> [MATERIAL PROVIDED]:
^^^^^^^^^^^^^^^^

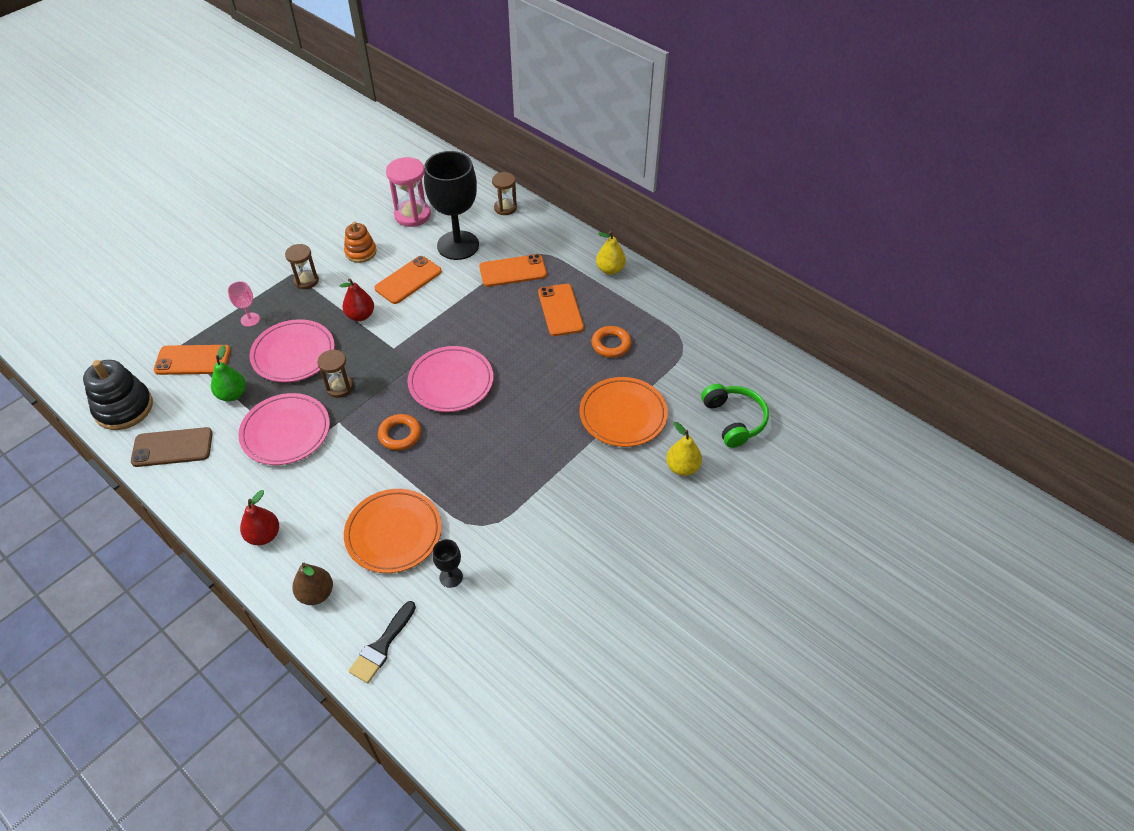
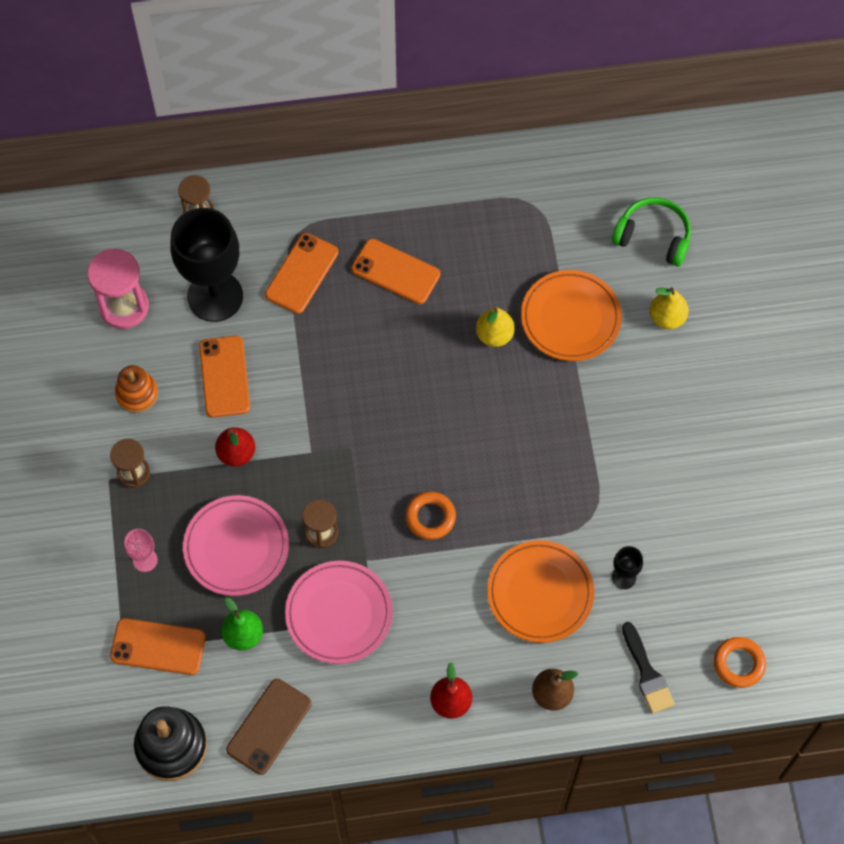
camera: 50 degrees left, 15 degrees up
(193, 360) = (158, 647): orange phone -> orange phone turned 60 degrees clockwise
(451, 382) = (403, 431): pink plate -> none
(610, 270) = (382, 188): yellow pear -> yellow pear (494, 335)
(611, 344) = (479, 263): orange ring -> orange ring (739, 664)

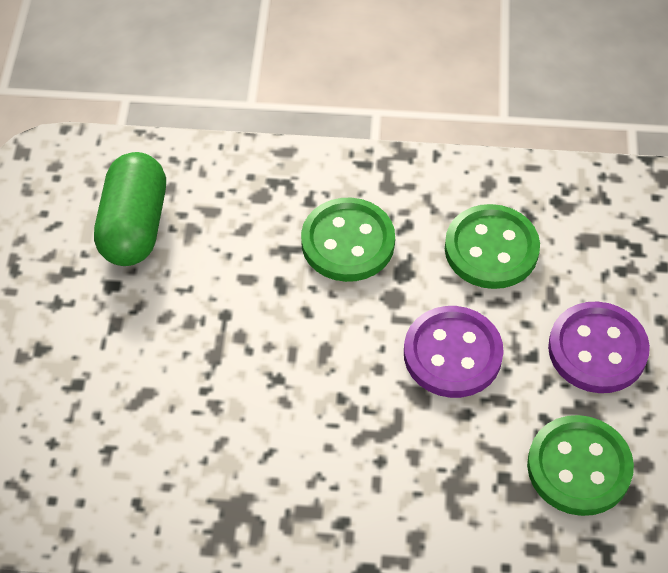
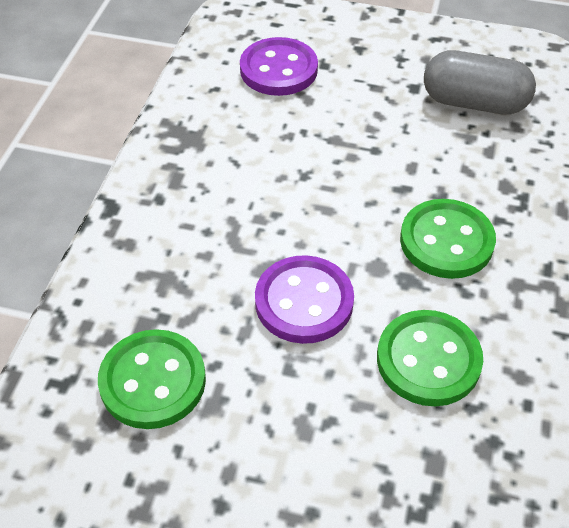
camera: 100 degrees right, 5 degrees down
(134, 226) = (474, 103): green capsule -> grey capsule
(597, 350) = (283, 433): purple button -> purple button (278, 69)

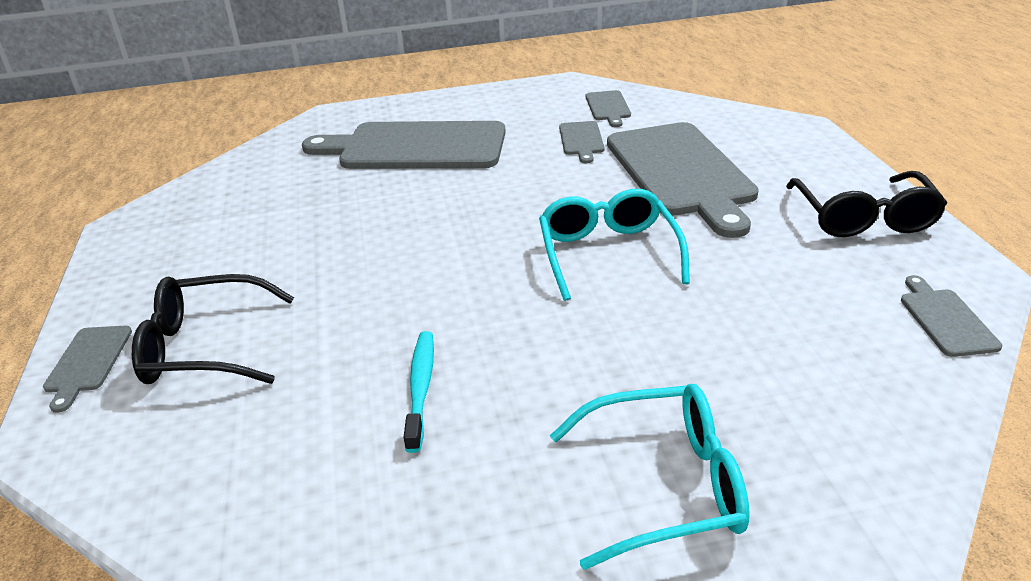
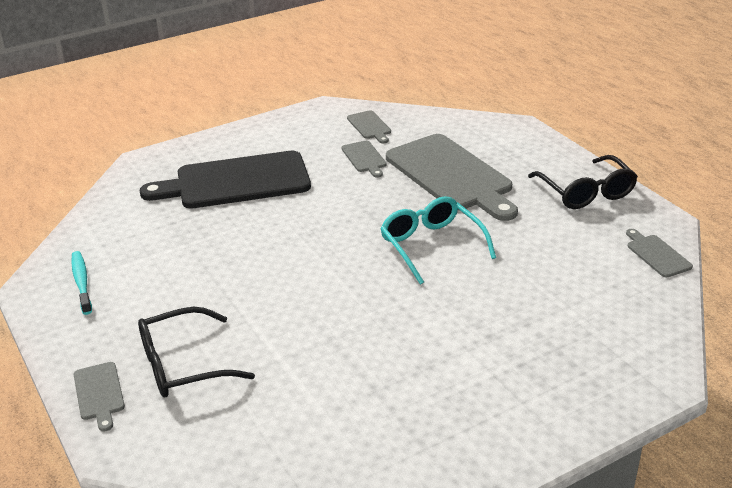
camera: 20 degrees left, 0 degrees up
(416, 147) = (236, 182): grey cutting board -> black cutting board
(420, 388) = (358, 360): turquoise toothbrush -> turquoise toothbrush (81, 282)
(665, 486) = (539, 385): turquoise glasses -> none

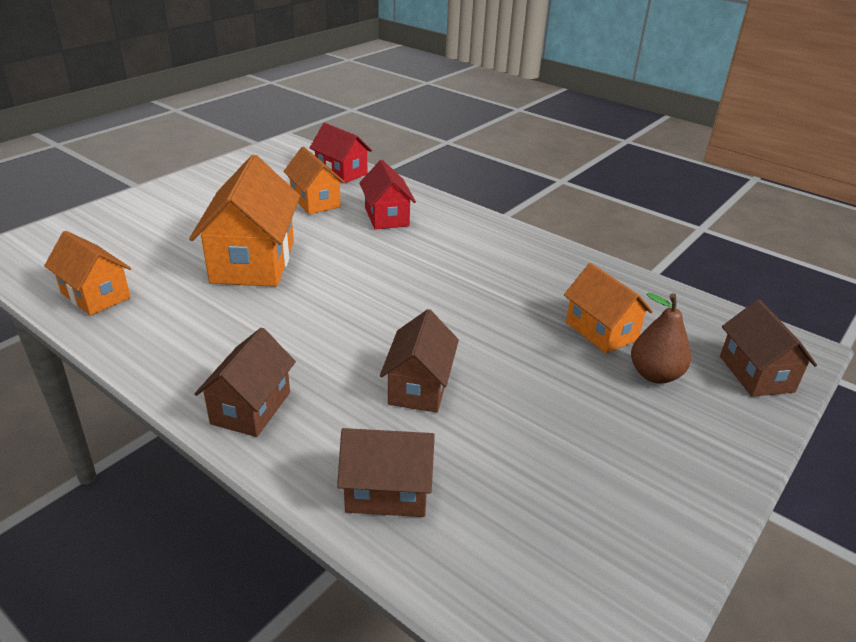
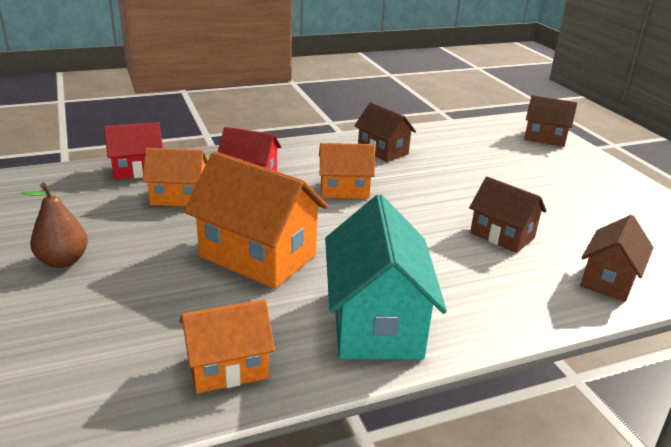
camera: 60 degrees left, 5 degrees down
(191, 345) = (376, 323): none -> turquoise house
(251, 408) = (490, 312): brown house -> brown house (383, 151)
(601, 331) = (478, 159): orange house -> orange house (344, 190)
(654, 375) = (531, 161): brown pear -> brown pear (63, 261)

^^^^^^^^^^^^^^^^

> [WORK TO COMPLETE]:
What lines in the data above contain the word "house"? Show them all.

> [RESPONSE]:
(191, 345) = (376, 323): none -> turquoise house
(251, 408) = (490, 312): brown house -> brown house (383, 151)
(601, 331) = (478, 159): orange house -> orange house (344, 190)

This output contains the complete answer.